What you are asked to do —
Please retype the listing below, matching every line exactly.

The data —
Segment Open

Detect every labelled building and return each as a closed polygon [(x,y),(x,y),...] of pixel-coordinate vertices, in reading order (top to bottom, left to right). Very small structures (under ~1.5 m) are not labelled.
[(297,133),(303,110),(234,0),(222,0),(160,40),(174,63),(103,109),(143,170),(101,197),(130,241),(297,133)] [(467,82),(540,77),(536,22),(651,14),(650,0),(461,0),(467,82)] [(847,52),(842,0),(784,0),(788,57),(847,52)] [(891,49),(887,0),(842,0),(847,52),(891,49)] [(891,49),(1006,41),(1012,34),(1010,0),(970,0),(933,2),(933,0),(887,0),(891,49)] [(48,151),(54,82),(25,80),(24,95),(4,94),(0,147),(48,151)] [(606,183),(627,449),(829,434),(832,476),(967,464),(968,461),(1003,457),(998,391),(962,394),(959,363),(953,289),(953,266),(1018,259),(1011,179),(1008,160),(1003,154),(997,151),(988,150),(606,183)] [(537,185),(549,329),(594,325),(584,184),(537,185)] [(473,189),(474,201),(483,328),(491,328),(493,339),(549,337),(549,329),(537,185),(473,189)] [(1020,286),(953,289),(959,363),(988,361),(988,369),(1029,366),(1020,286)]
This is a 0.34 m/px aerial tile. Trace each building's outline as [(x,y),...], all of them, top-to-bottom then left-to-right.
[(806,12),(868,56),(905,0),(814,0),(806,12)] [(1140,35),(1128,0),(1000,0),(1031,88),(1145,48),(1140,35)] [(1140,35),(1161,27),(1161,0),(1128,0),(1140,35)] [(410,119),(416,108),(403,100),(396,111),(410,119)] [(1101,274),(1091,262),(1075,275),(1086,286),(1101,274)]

Segment Closed

Exercise output —
Detect every labelled building and return each as a closed polygon [(x,y),(x,y),...] of pixel-coordinate vertices, in reading order (top to bottom, left to right). Very small structures (under ~1.5 m) are not labelled.
[(297,133),(303,110),(234,0),(222,0),(160,40),(174,63),(103,109),(143,170),(101,197),(130,241),(297,133)] [(467,82),(540,77),(536,22),(651,14),(650,0),(461,0),(467,82)] [(847,52),(842,0),(784,0),(788,57),(847,52)] [(891,49),(887,0),(842,0),(847,52),(891,49)] [(891,49),(1006,41),(1012,34),(1010,0),(970,0),(933,2),(933,0),(887,0),(891,49)] [(48,151),(54,82),(25,80),(24,95),(4,94),(0,147),(48,151)] [(606,183),(627,449),(829,434),(832,476),(967,464),(968,461),(1003,457),(998,391),(962,394),(959,363),(953,289),(953,266),(1018,259),(1011,179),(1008,160),(1003,154),(997,151),(988,150),(606,183)] [(537,185),(549,329),(594,325),(584,184),(537,185)] [(473,189),(474,201),(483,328),(491,328),(493,339),(549,337),(549,329),(537,185),(473,189)] [(1020,286),(953,289),(959,363),(988,361),(988,369),(1029,366),(1020,286)]
This is a 0.34 m/px aerial tile. Trace each building's outline as [(x,y),...], all of them, top-to-bottom then left-to-right.
[(806,12),(868,56),(905,0),(814,0),(806,12)] [(1140,35),(1128,0),(1000,0),(1031,88),(1145,48),(1140,35)] [(1140,35),(1161,27),(1161,0),(1128,0),(1140,35)] [(410,119),(416,108),(403,100),(396,111),(410,119)] [(1101,274),(1091,262),(1075,275),(1086,286),(1101,274)]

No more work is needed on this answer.